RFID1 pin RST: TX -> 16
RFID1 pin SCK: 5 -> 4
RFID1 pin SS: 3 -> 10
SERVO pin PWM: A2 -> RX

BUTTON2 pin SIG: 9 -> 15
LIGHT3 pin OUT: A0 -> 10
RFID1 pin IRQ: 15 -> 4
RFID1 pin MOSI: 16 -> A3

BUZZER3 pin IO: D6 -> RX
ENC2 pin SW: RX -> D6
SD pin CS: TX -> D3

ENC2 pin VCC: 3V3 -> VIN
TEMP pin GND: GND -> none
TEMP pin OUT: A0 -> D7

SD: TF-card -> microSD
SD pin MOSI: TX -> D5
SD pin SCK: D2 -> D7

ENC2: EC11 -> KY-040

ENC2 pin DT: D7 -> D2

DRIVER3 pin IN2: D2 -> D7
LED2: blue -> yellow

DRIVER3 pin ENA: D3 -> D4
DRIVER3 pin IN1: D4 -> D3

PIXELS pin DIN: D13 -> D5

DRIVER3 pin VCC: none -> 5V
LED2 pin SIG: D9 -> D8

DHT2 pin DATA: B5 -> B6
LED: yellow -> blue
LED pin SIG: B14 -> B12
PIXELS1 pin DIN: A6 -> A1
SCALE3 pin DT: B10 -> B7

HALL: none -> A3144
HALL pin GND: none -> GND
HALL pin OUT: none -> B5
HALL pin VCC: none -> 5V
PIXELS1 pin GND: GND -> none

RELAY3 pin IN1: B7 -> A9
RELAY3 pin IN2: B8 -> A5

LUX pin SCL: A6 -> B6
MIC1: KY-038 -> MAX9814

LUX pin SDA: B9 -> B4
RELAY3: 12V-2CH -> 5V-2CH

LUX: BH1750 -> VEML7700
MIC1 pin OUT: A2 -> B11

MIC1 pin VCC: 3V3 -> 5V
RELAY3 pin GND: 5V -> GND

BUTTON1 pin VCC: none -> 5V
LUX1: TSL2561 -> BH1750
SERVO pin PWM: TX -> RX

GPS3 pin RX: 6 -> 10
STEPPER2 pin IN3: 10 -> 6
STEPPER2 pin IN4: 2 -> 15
===============
* INSTRUCTIONS FOR THE TASK *
Starting at the line that contains "RELAY3 pin GND: 5V -> GND", repeat each line exactly through the last one in the listing. Include both of those lines and nothing more.

* EXERCISE OUTPUT *
RELAY3 pin GND: 5V -> GND

BUTTON1 pin VCC: none -> 5V
LUX1: TSL2561 -> BH1750
SERVO pin PWM: TX -> RX

GPS3 pin RX: 6 -> 10
STEPPER2 pin IN3: 10 -> 6
STEPPER2 pin IN4: 2 -> 15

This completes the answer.